Please work out how many lines below contain the word "wallet", and reply with only that number.

::::::

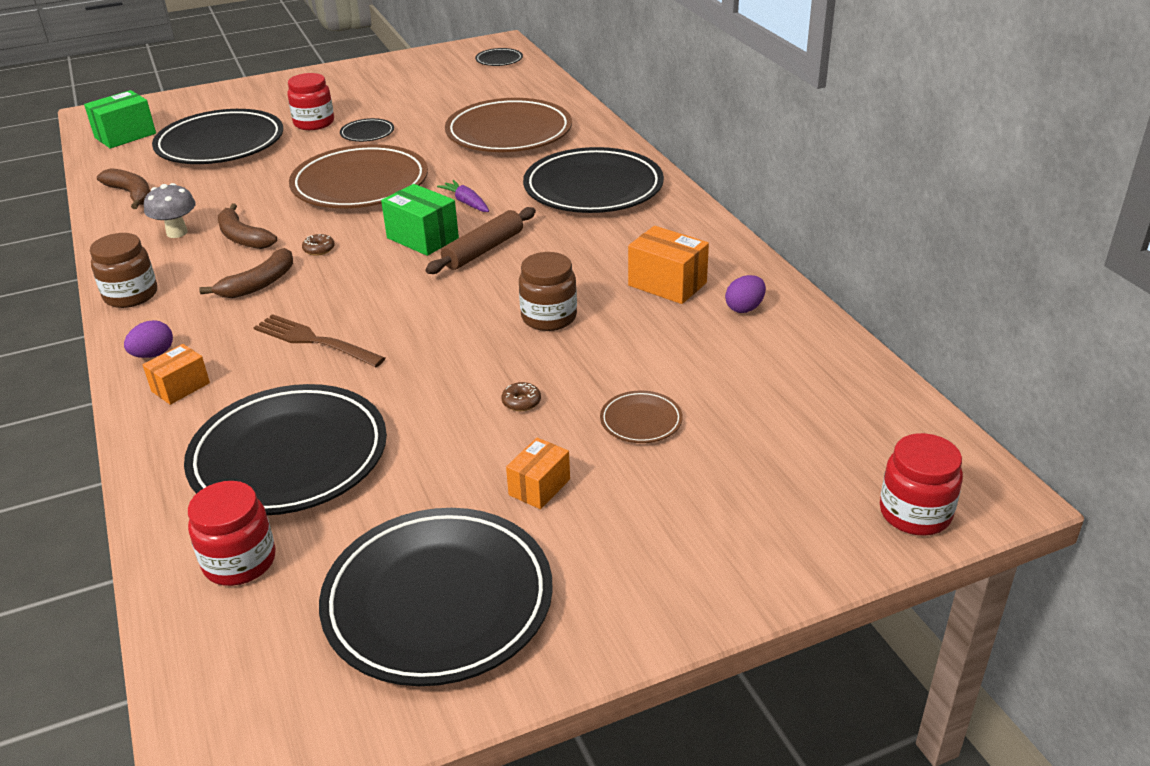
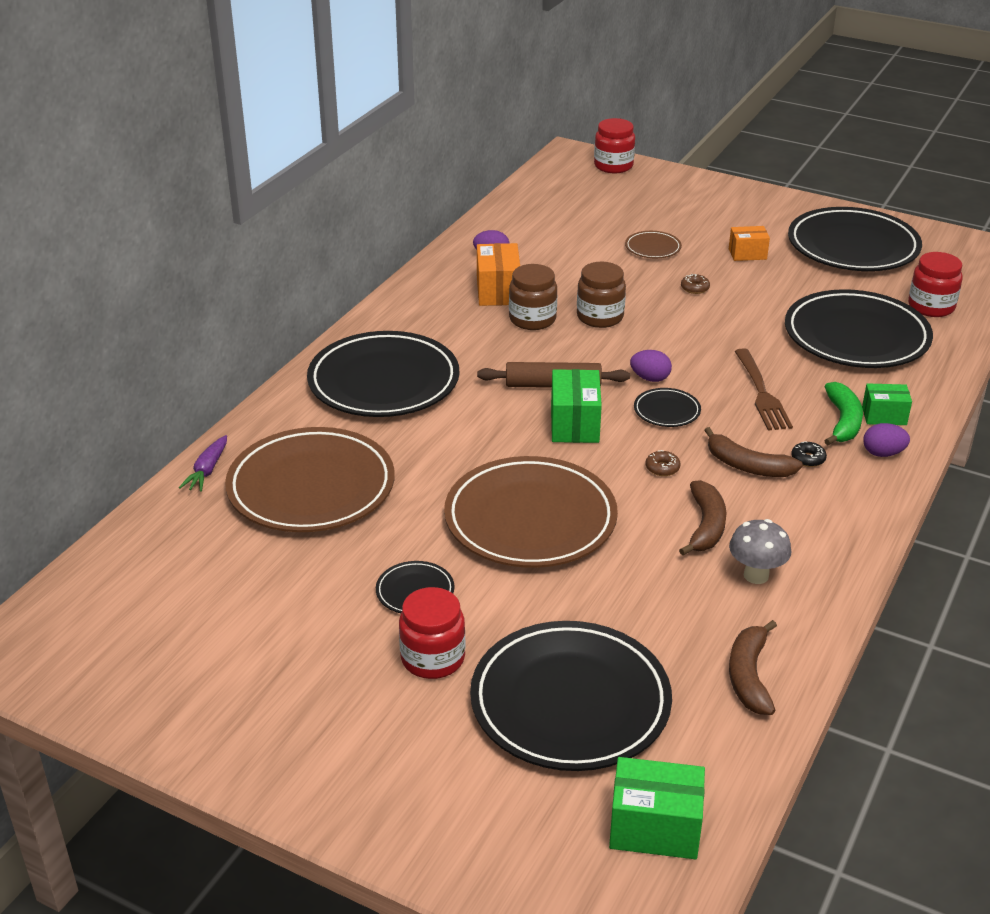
camera: 130 degrees left, 0 degrees up
(131, 295) = (858, 523): brown jar -> brown jar (532, 319)
(180, 387) = (884, 416): orange box -> green box
(215, 315) = (808, 459): none -> black donut
(215, 359) = (842, 422): none -> green banana
(258, 284) = (747, 465): brown banana -> brown banana turned 150 degrees counterclockwise
(422, 297) = (650, 378): none -> purple egg
(466, 203) = (489, 434): purple carrot -> purple carrot (207, 470)
(499, 60) = (79, 616): black plate -> black plate (667, 411)

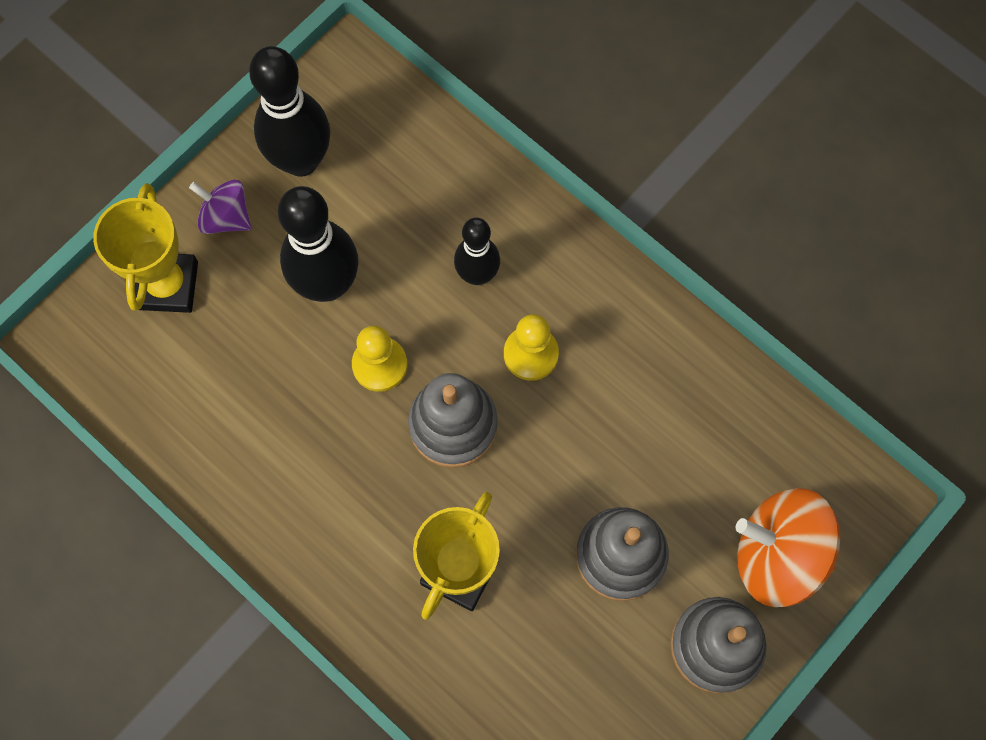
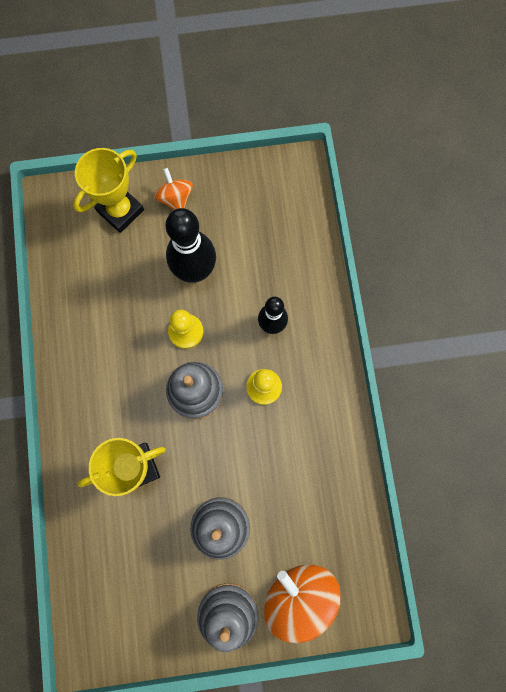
camera: 40 degrees right, 5 degrees up
(226, 217) = (175, 198): purple spinning top -> orange spinning top
(301, 160) = (235, 198): black bowling pin -> none

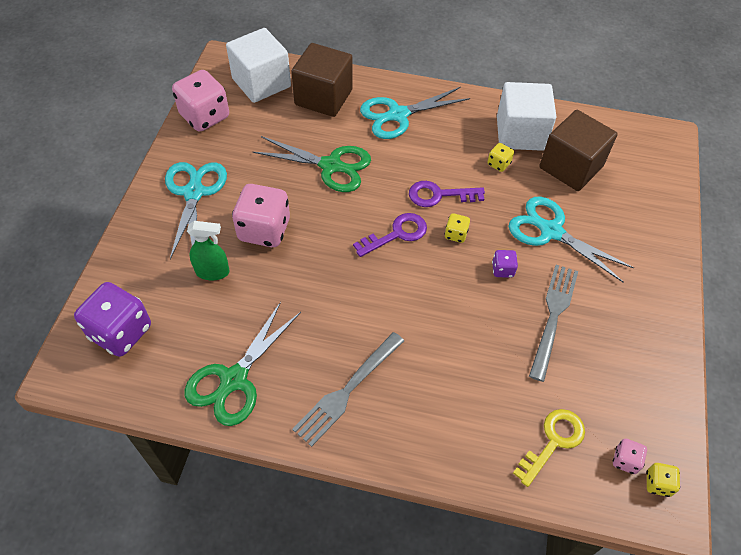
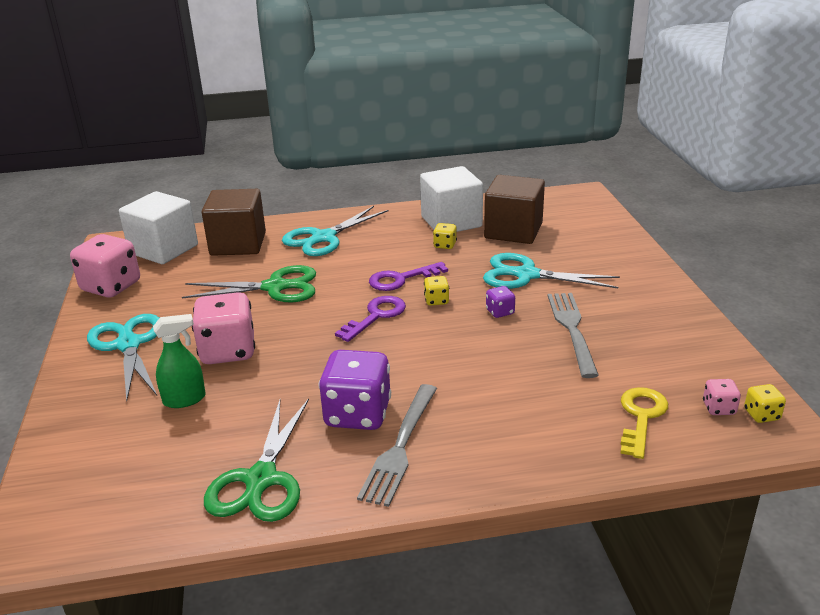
camera: 20 degrees left, 25 degrees down
(121, 332) = (92, 483): purple dice -> purple dice (357, 414)

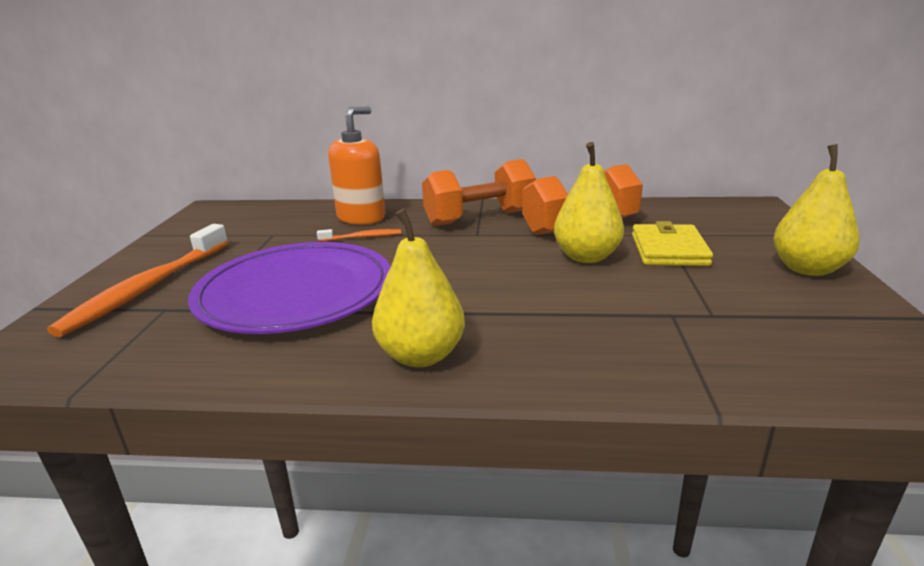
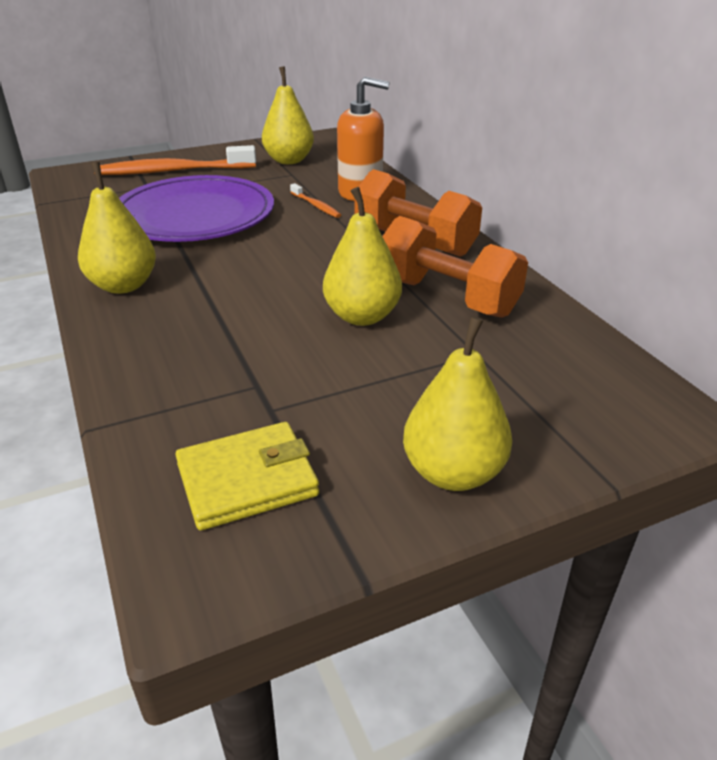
camera: 60 degrees right, 10 degrees up
(237, 230) = (289, 160): none -> yellow pear
(669, 250) = (426, 362): yellow wallet -> yellow wallet (247, 480)

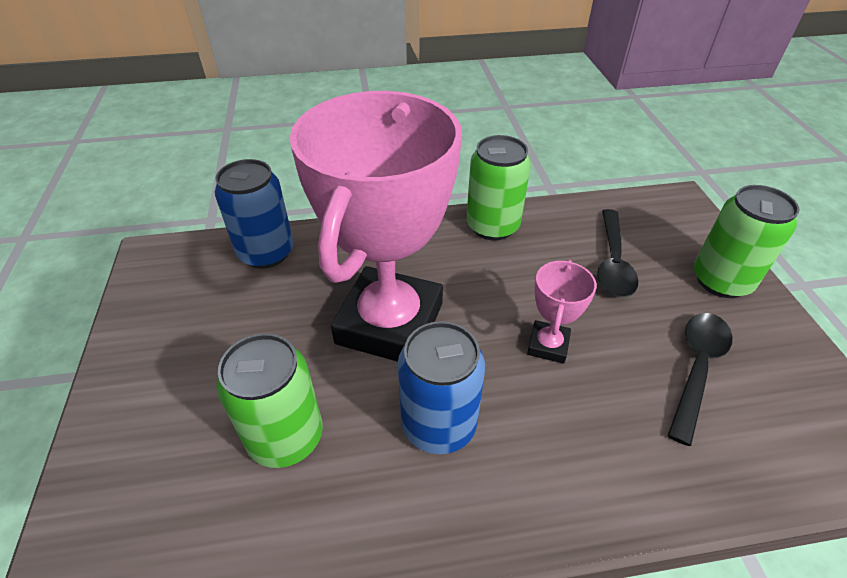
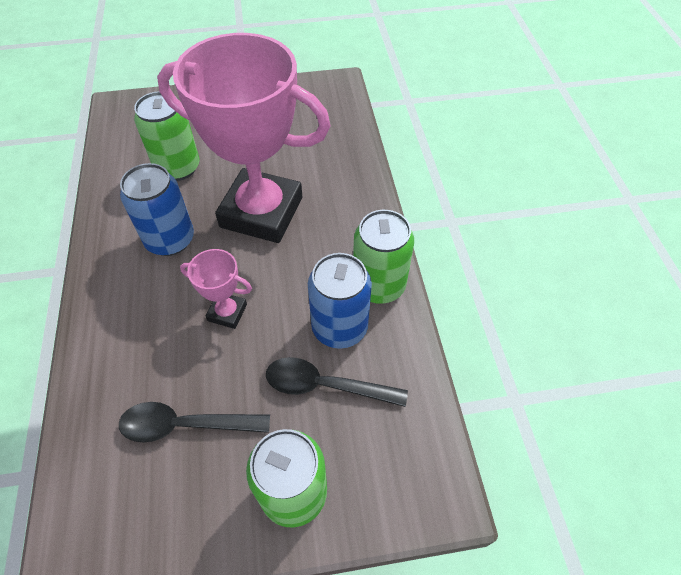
camera: 90 degrees right, 10 degrees up
(266, 253) = (340, 137): blue can -> blue can (339, 327)
(696, 368) = (185, 425): black spoon -> black spoon turned 150 degrees clockwise

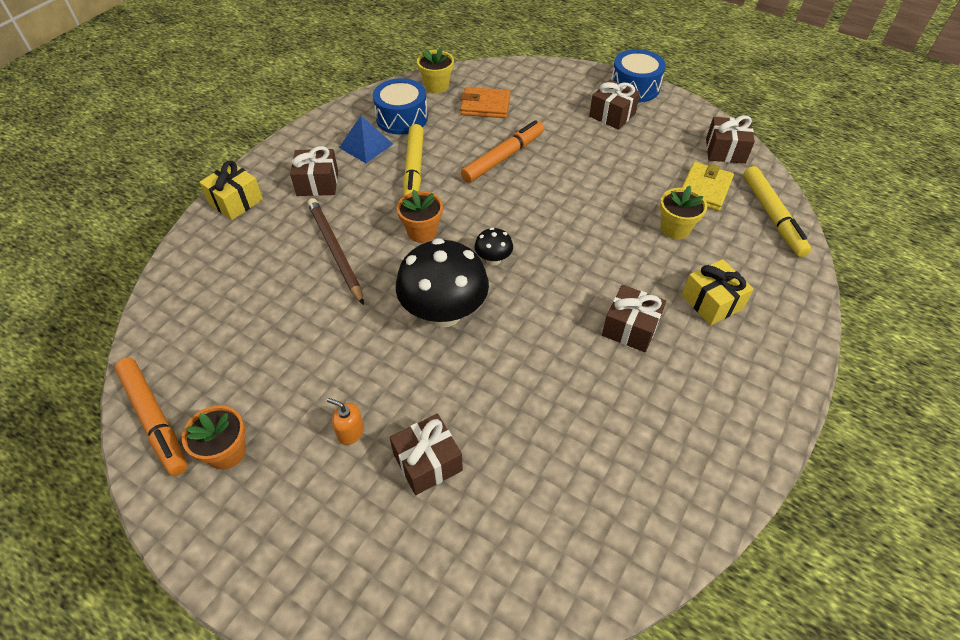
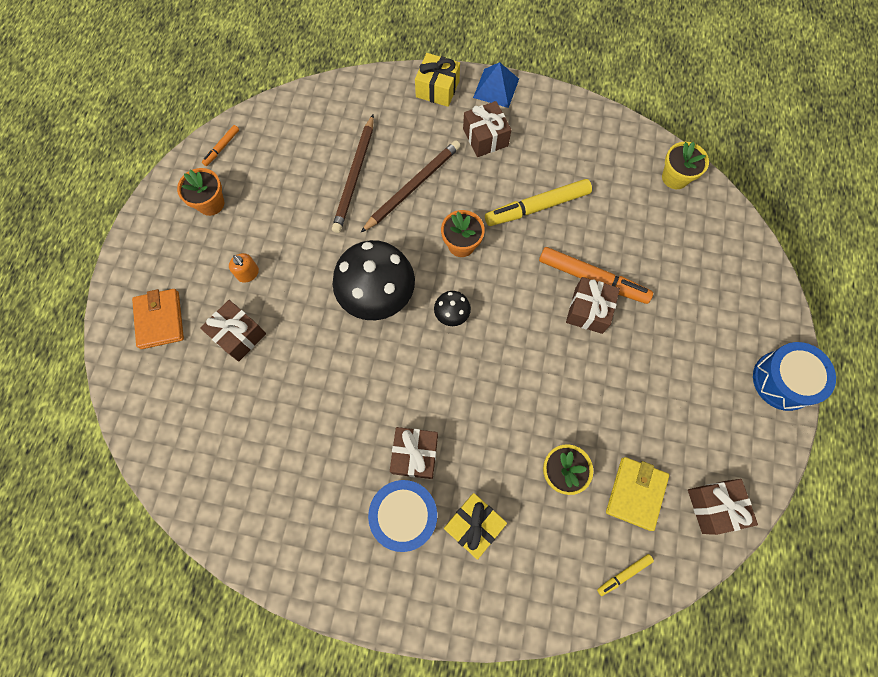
camera: 70 degrees right, 20 degrees up
(154, 419) = (222, 148): orange marker -> orange marker, size x0.48
(289, 295) = (355, 176): none -> brown pencil
(350, 432) = (248, 273): orange soap dispenser -> orange soap dispenser turned 135 degrees clockwise
(366, 146) = (552, 153): blue pyramid -> blue pyramid (496, 88)
(402, 118) = (607, 167): blue drum -> blue drum (404, 515)
(485, 106) = (666, 235): orange wallet -> orange wallet (160, 320)
(612, 115) = (716, 367): brown gift -> brown gift (588, 310)
(705, 189) = (636, 493): yellow wallet -> yellow wallet turned 75 degrees counterclockwise
(772, 216) = (624, 574): yellow marker -> yellow marker, size x0.48

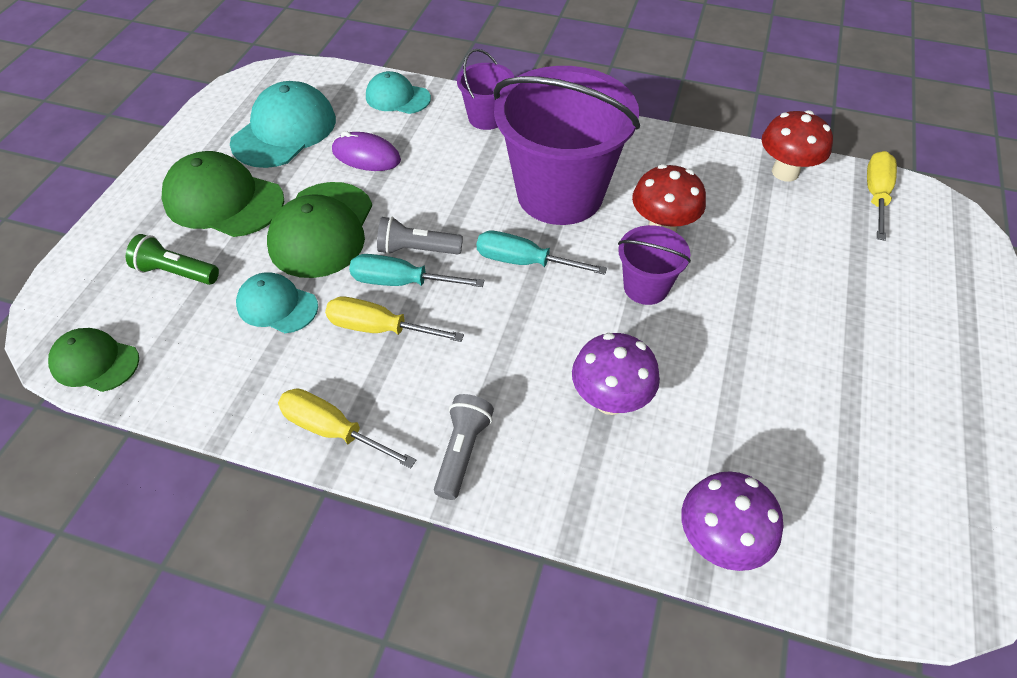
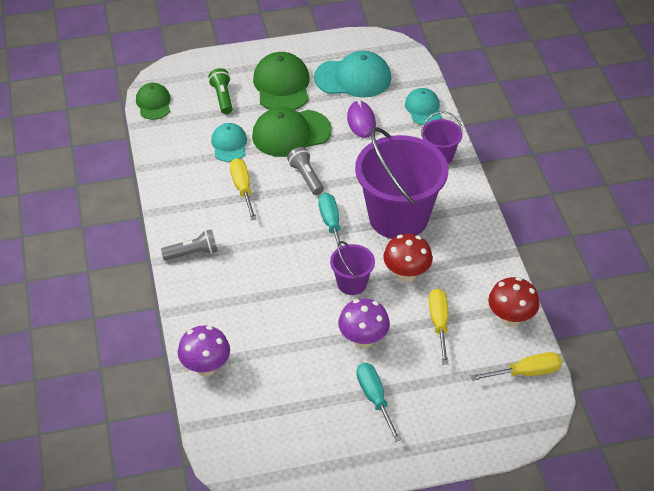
camera: 60 degrees right, 5 degrees down
(333, 430) = (173, 202): yellow screwdriver -> yellow screwdriver (439, 324)
(401, 282) = (279, 182): turquoise screwdriver -> turquoise screwdriver (375, 398)
(610, 400) = (261, 297): purple mushroom -> purple mushroom (363, 340)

::::::

■ Your solution ■
3